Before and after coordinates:
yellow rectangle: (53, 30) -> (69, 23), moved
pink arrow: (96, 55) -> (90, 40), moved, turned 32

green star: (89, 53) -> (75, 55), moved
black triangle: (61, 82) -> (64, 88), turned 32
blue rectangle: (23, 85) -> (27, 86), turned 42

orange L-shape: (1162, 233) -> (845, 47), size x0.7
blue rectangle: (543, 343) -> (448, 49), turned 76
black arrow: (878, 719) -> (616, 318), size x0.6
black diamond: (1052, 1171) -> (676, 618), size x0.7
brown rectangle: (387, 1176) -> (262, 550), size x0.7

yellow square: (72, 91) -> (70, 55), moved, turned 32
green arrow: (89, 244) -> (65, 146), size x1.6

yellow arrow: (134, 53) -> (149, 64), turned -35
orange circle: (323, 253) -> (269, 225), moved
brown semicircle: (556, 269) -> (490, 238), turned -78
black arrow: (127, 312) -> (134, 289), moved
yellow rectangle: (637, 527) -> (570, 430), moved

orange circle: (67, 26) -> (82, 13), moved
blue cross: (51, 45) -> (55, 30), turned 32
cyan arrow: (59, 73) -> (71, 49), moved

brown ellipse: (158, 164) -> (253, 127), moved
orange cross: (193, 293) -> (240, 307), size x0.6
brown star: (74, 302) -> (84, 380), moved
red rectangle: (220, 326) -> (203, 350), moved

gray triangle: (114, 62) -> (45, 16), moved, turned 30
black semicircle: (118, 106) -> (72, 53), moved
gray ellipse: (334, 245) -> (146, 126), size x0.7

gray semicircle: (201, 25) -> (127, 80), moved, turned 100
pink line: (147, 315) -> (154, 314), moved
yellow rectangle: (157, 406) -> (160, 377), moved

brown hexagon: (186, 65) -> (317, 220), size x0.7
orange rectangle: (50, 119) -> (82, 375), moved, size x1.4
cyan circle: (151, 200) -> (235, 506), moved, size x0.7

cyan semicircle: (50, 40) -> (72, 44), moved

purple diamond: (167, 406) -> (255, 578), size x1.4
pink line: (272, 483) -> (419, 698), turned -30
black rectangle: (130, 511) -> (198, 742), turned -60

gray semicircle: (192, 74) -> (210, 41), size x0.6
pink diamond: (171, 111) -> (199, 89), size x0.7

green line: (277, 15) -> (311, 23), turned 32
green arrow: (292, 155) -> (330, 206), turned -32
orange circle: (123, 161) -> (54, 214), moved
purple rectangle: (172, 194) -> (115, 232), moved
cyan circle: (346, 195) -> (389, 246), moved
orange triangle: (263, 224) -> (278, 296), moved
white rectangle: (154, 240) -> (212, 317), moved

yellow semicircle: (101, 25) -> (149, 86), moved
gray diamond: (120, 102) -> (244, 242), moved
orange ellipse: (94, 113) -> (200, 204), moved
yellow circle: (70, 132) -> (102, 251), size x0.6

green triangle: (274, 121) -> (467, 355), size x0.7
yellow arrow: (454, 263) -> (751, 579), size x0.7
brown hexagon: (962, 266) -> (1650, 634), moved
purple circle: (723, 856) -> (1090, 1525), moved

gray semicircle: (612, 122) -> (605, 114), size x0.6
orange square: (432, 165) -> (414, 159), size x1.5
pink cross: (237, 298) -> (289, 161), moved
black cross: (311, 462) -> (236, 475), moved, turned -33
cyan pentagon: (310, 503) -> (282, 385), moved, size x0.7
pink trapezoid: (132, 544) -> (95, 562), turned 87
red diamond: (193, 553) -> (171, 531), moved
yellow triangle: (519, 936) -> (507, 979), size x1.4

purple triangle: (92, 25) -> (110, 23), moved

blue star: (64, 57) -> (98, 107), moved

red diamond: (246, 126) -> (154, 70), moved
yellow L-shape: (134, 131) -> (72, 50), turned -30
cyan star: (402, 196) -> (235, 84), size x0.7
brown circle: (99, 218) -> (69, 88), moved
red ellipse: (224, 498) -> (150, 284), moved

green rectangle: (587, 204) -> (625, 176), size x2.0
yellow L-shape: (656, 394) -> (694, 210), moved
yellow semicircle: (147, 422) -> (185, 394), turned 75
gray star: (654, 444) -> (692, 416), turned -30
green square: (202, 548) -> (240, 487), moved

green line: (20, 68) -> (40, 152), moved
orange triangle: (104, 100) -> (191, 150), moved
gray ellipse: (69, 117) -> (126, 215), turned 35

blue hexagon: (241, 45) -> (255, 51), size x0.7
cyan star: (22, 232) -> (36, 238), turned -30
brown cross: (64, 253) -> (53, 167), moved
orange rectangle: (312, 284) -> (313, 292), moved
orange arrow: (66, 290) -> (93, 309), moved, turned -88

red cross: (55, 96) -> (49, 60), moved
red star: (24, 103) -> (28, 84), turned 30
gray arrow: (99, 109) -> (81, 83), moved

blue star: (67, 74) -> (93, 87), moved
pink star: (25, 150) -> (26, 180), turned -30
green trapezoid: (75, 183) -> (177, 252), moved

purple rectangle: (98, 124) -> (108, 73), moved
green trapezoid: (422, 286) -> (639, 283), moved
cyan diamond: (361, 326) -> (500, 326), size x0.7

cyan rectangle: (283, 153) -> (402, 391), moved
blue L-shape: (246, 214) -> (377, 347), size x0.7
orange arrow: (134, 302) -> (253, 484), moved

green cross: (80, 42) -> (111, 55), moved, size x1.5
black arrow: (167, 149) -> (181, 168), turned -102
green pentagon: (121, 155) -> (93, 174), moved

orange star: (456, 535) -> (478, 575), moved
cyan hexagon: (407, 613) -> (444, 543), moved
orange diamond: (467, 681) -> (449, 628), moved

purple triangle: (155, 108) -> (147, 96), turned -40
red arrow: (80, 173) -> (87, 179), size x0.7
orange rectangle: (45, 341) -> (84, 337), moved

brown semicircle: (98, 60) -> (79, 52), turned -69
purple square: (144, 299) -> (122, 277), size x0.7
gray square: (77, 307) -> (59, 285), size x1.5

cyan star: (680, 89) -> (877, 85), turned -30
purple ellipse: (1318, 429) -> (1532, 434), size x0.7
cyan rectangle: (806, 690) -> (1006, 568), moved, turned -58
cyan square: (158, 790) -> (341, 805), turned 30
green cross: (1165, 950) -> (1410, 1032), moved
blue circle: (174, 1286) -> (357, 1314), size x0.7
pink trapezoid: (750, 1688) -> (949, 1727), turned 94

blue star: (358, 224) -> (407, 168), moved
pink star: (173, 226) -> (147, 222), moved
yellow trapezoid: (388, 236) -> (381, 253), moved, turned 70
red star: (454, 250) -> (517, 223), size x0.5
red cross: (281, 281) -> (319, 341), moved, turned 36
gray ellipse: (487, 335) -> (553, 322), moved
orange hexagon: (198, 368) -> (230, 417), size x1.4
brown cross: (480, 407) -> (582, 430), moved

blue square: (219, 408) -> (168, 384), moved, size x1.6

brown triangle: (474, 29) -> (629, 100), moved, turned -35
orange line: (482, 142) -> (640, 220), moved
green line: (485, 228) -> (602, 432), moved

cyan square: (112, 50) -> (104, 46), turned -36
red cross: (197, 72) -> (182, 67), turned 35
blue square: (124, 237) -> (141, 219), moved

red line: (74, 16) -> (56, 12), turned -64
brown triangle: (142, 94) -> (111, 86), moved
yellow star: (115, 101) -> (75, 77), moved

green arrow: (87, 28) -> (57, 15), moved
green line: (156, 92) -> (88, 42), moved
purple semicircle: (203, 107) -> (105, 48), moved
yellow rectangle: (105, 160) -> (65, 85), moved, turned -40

-- PROBLEM TO SOLVE --
Given the records above, reproduce precisely and only the lines between the line holding "cyan circle: (151, 200)" and the line holding "purple rectangle: (172, 194)", inclusive.

-- FINISHED TASK --
cyan circle: (151, 200) -> (235, 506), moved, size x0.7

cyan semicircle: (50, 40) -> (72, 44), moved

purple diamond: (167, 406) -> (255, 578), size x1.4
pink line: (272, 483) -> (419, 698), turned -30
black rectangle: (130, 511) -> (198, 742), turned -60

gray semicircle: (192, 74) -> (210, 41), size x0.6
pink diamond: (171, 111) -> (199, 89), size x0.7

green line: (277, 15) -> (311, 23), turned 32
green arrow: (292, 155) -> (330, 206), turned -32
orange circle: (123, 161) -> (54, 214), moved
purple rectangle: (172, 194) -> (115, 232), moved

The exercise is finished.